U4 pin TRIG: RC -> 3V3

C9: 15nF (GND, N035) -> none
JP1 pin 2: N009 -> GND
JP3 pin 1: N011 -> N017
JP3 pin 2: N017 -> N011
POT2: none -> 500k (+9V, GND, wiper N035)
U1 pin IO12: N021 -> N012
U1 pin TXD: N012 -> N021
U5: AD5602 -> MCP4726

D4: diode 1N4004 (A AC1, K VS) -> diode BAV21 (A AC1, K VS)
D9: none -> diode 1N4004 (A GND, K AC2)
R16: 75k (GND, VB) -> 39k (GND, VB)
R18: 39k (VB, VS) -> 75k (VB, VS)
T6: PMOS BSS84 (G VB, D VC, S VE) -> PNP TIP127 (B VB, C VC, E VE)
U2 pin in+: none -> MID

•••••

__WORK ITEM__:
Using the records above, copy every line that has the word "none" in it.

__ANSWER BELOW__:
C9: 15nF (GND, N035) -> none
POT2: none -> 500k (+9V, GND, wiper N035)
D9: none -> diode 1N4004 (A GND, K AC2)
U2 pin in+: none -> MID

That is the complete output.